DATASET CONTENT →
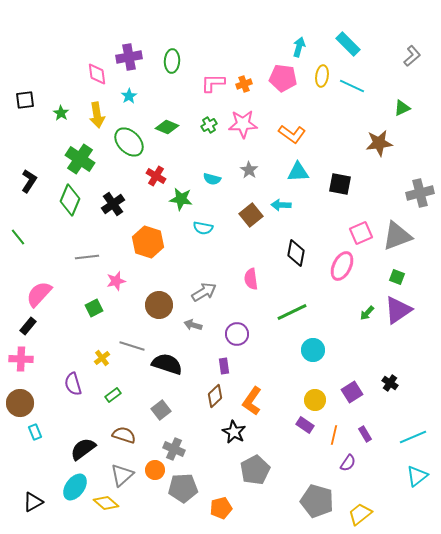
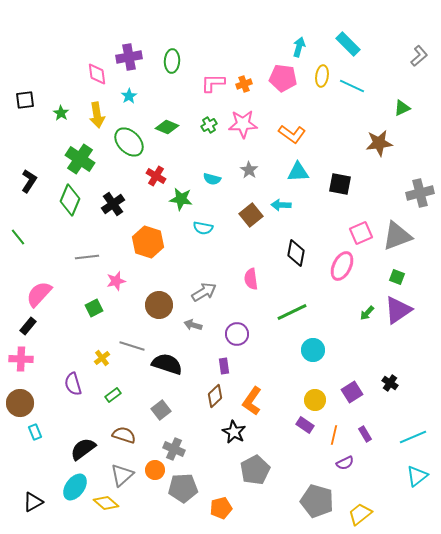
gray L-shape at (412, 56): moved 7 px right
purple semicircle at (348, 463): moved 3 px left; rotated 30 degrees clockwise
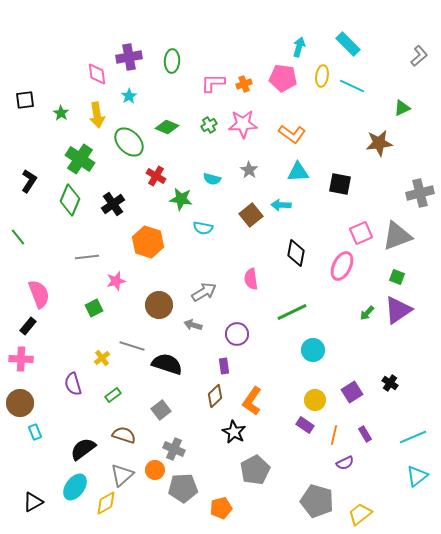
pink semicircle at (39, 294): rotated 116 degrees clockwise
yellow diamond at (106, 503): rotated 70 degrees counterclockwise
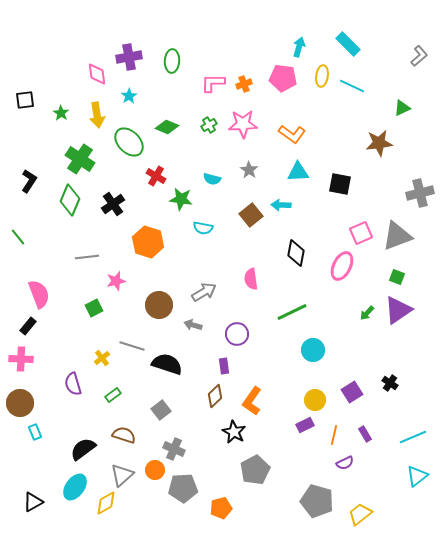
purple rectangle at (305, 425): rotated 60 degrees counterclockwise
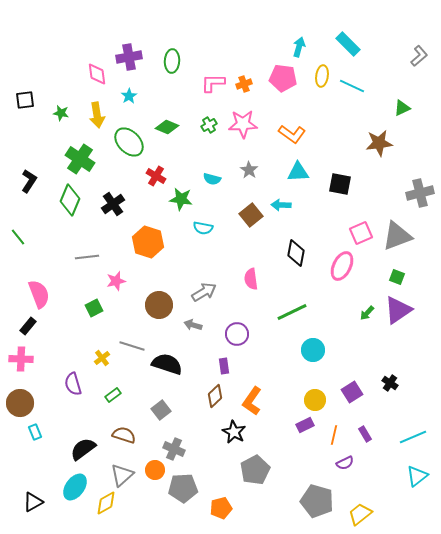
green star at (61, 113): rotated 21 degrees counterclockwise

WORK TO COMPLETE →
Rewrite the items from the line containing "pink semicircle at" up to and including the last line of the items, changing "counterclockwise" to "anticlockwise" and keeping everything else the same. Leave the pictures out of your answer.

RESULT BELOW →
pink semicircle at (39, 294): rotated 116 degrees clockwise
yellow diamond at (106, 503): rotated 70 degrees anticlockwise
purple rectangle at (305, 425): rotated 60 degrees anticlockwise
green star at (61, 113): rotated 21 degrees anticlockwise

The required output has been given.